Material provided.

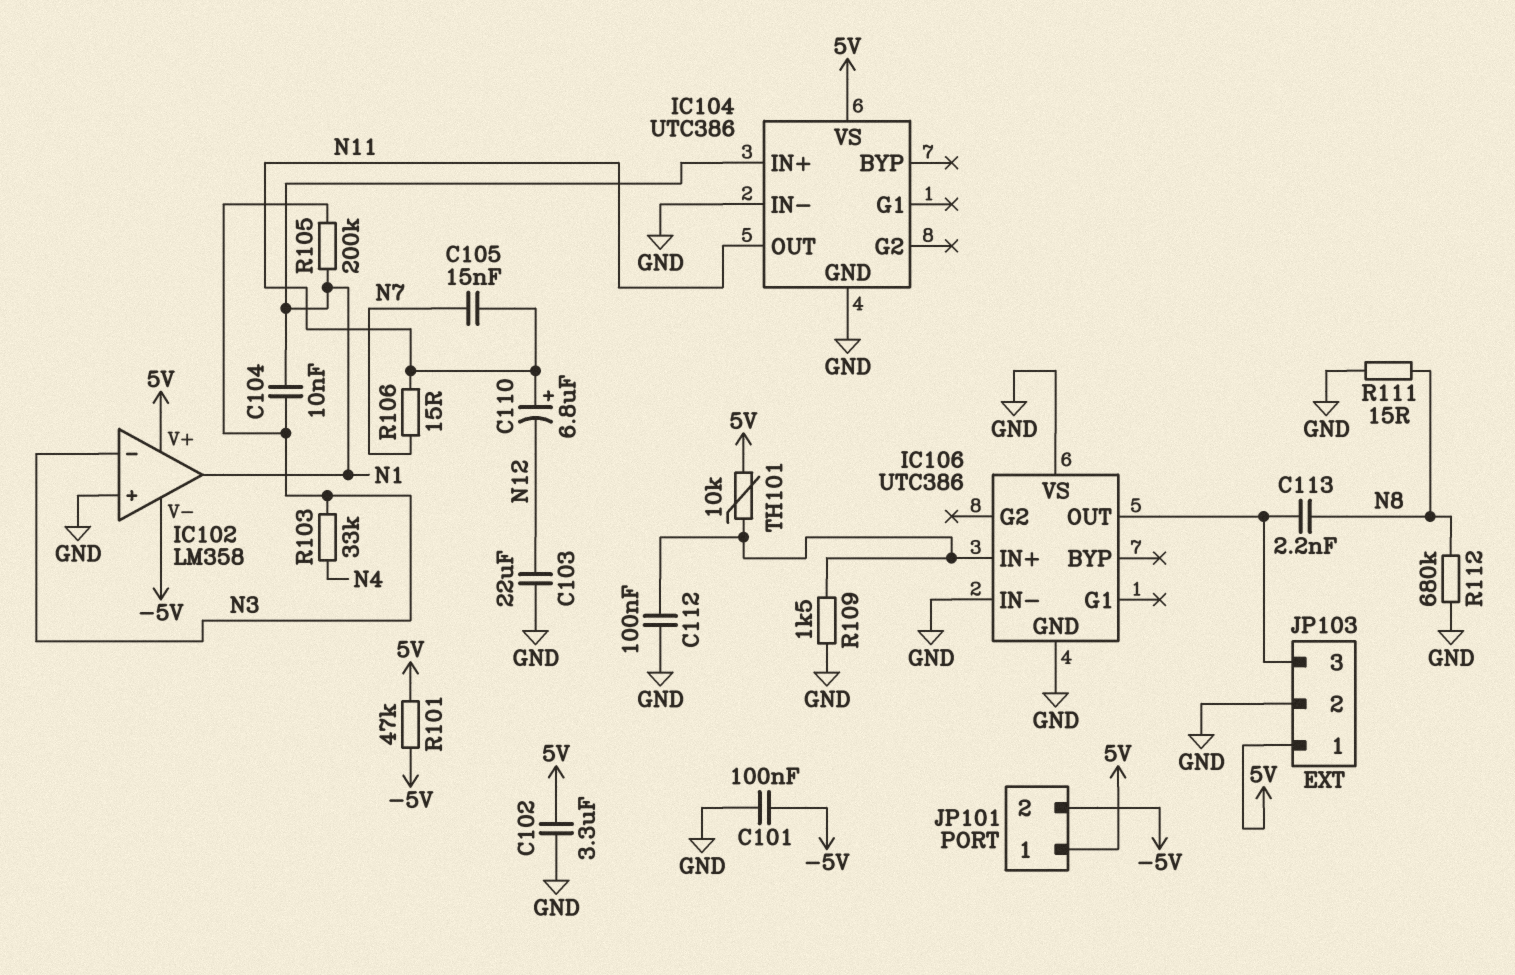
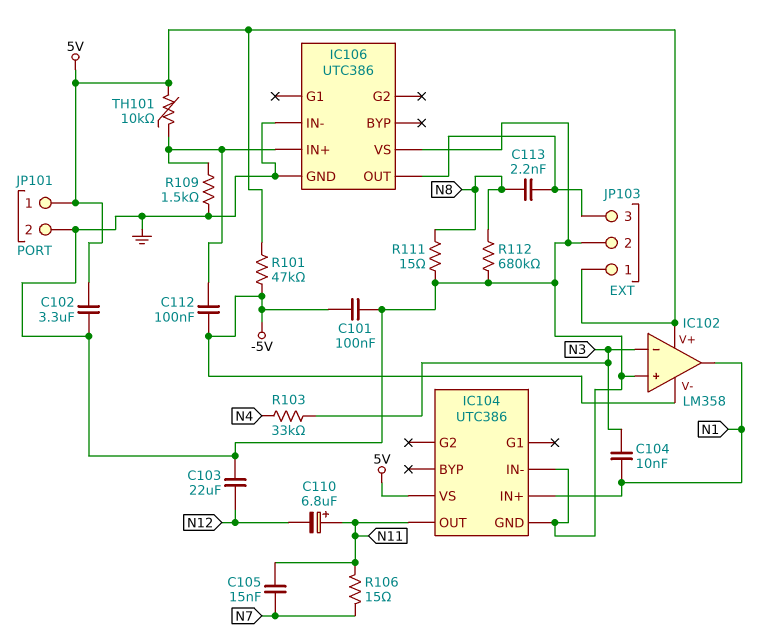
C112: 100nF (GND, IC106/IN+) -> 100nF (-5V, IC106/IN+)
JP101 pin 2: -5V -> GND
R105: 200k (N1, N3) -> none

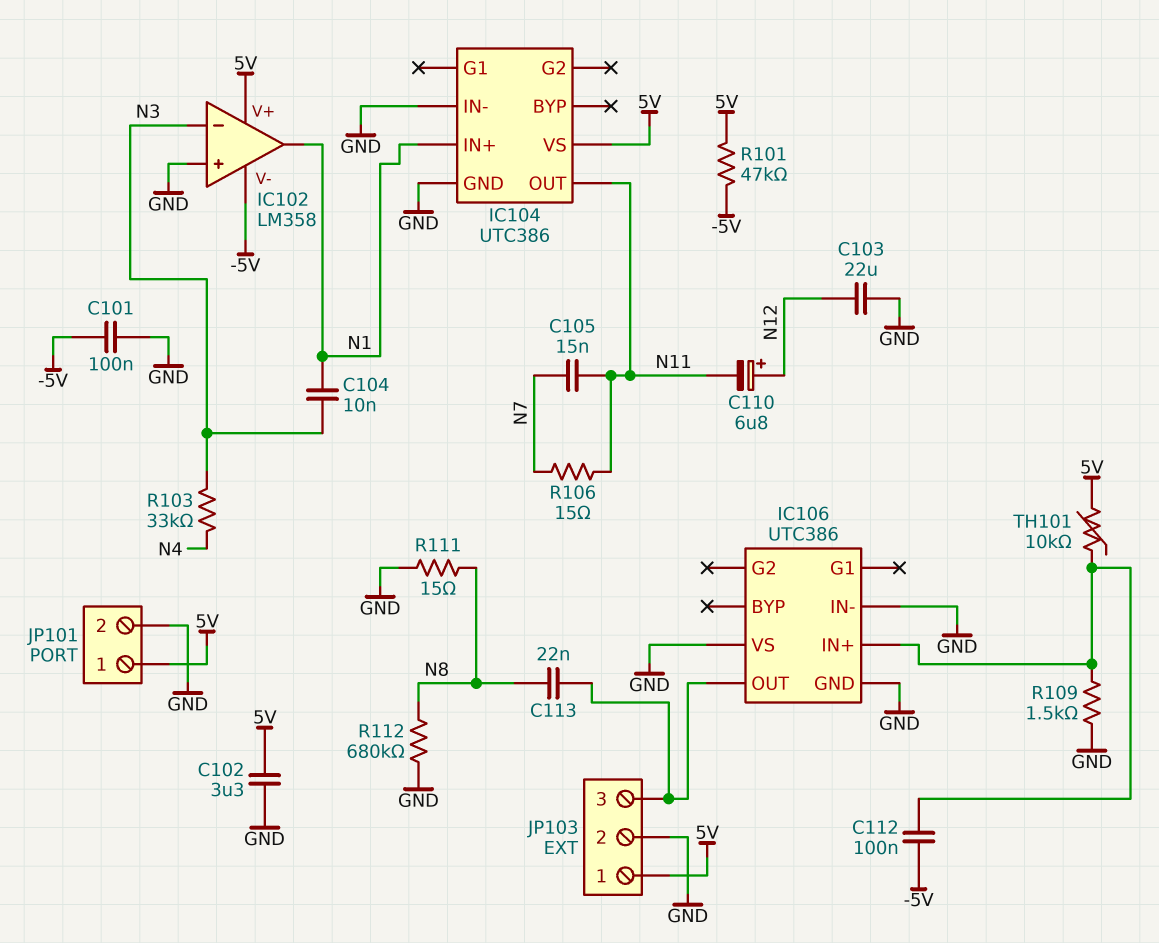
C110: 6.8uF (plus N11, minus N12) -> 6.8uF (plus N12, minus N11)
C113: 2.2nF (IC106/OUT, N8) -> 22nF (IC106/OUT, N8)

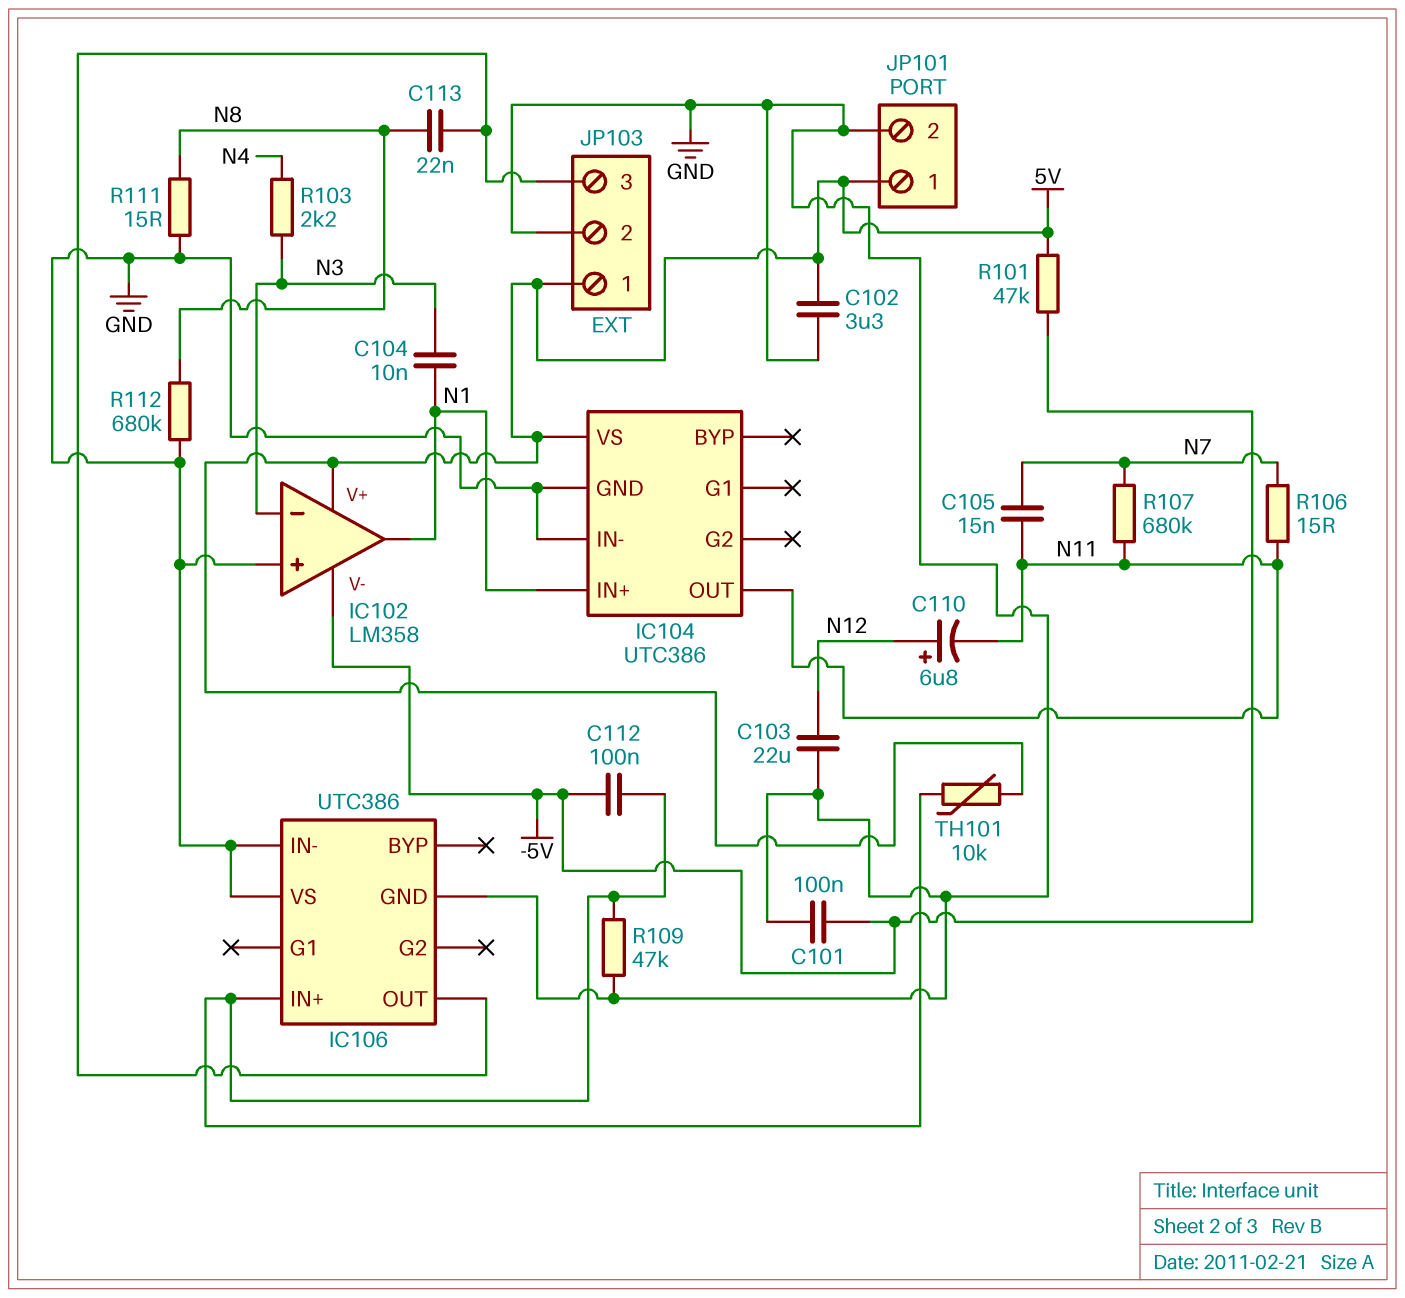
R103: 33k (N3, N4) -> 2.2k (N3, N4)
R107: none -> 680k (N7, N11)
R109: 1.5k (GND, IC106/IN+) -> 47k (GND, IC106/IN+)

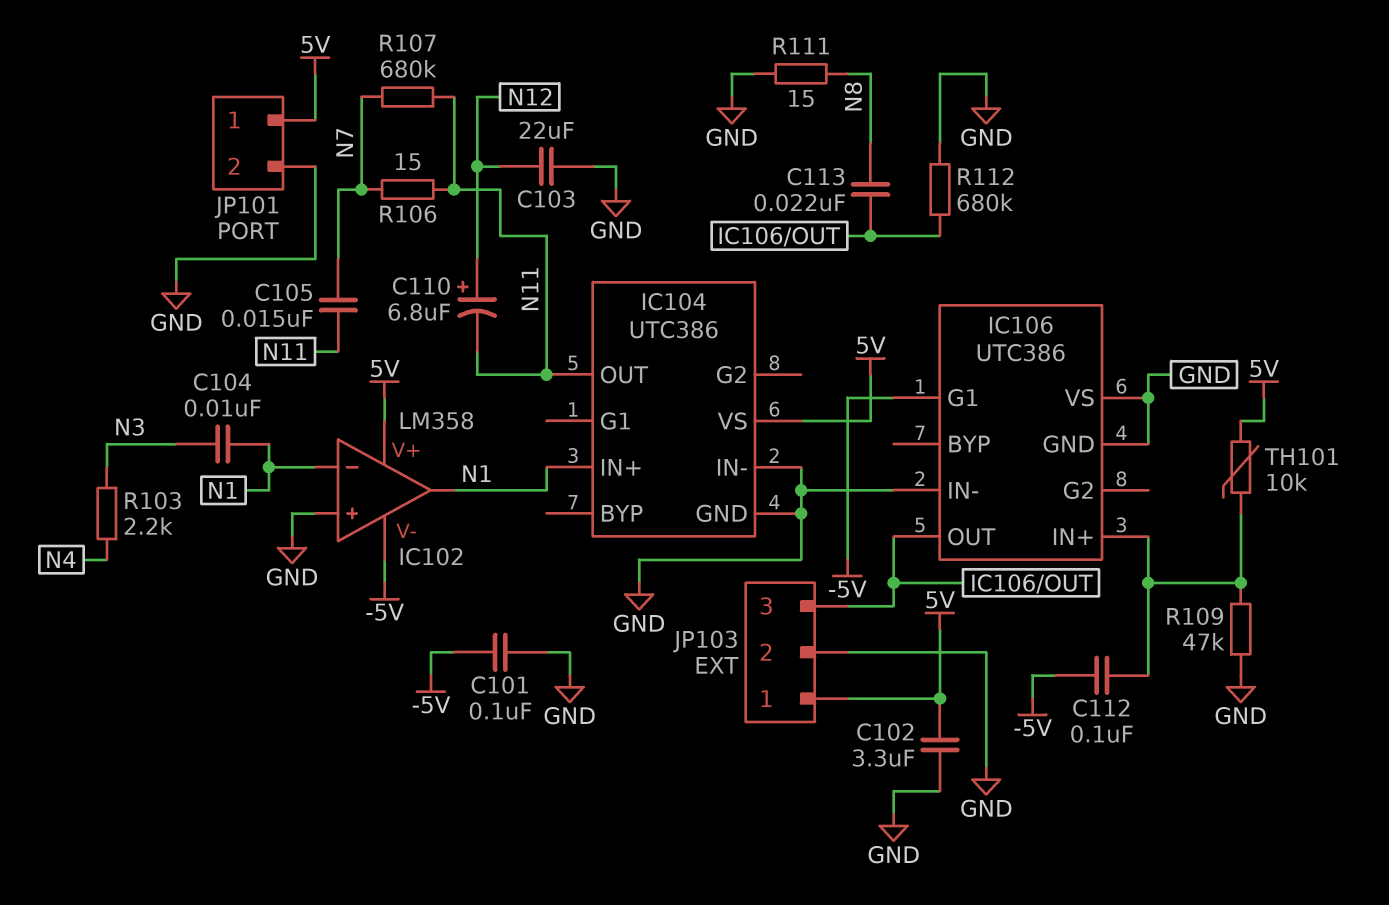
IC102 pin in-: N3 -> N1
IC106 pin G1: none -> -5V
R101: 47k (-5V, 5V) -> none
R112: 680k (GND, N8) -> 680k (GND, IC106/OUT)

What is expected. Begin with the line containing "R107: none -> 680k (N7, N11)" and end with the last line of the material above; return exactly those lines, both ends included, and omit all pictures.

Response.
R107: none -> 680k (N7, N11)
R109: 1.5k (GND, IC106/IN+) -> 47k (GND, IC106/IN+)

IC102 pin in-: N3 -> N1
IC106 pin G1: none -> -5V
R101: 47k (-5V, 5V) -> none
R112: 680k (GND, N8) -> 680k (GND, IC106/OUT)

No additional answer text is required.